▶
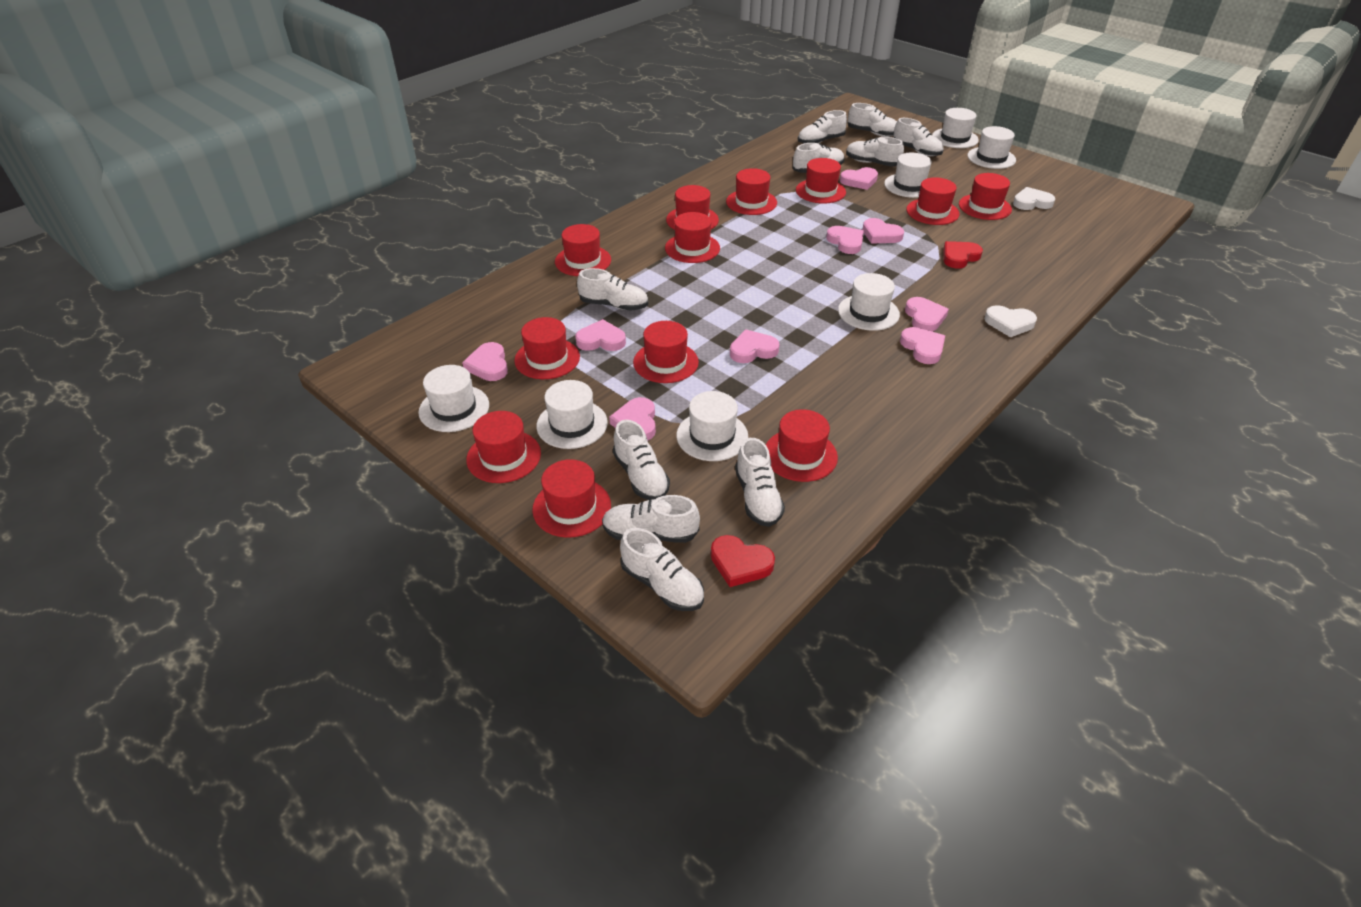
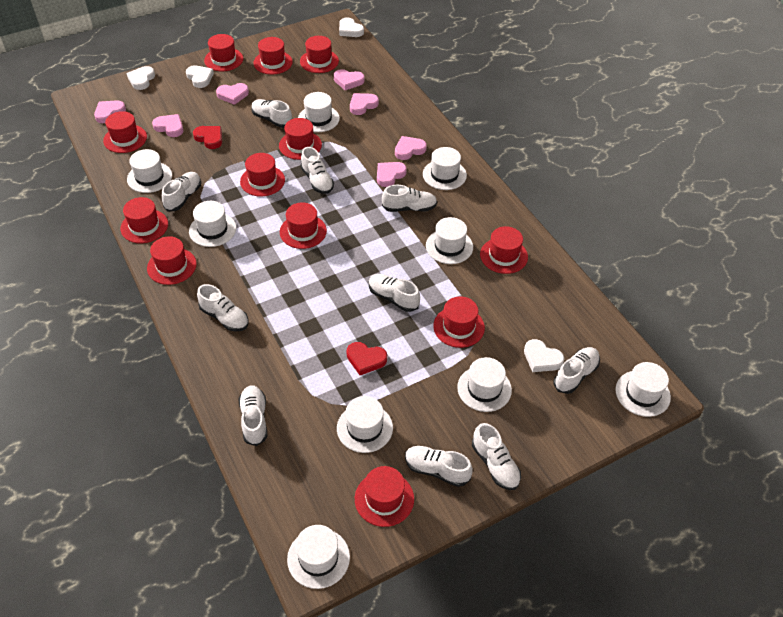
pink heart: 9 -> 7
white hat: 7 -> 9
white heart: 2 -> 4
◀
▶
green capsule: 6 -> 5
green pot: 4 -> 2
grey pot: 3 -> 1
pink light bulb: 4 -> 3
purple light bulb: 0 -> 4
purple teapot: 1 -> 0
◀
• **WHAT THIS TASK INVOLVES**: In the records above, the line with "green capsule: 6 -> 5" marks the start and the line with "purple teapot: 1 -> 0" marks the end; copy that stretch exactly, both lines included, and nothing else.

• **SOLUTION FOR THIS TASK**:
green capsule: 6 -> 5
green pot: 4 -> 2
grey pot: 3 -> 1
pink light bulb: 4 -> 3
purple light bulb: 0 -> 4
purple teapot: 1 -> 0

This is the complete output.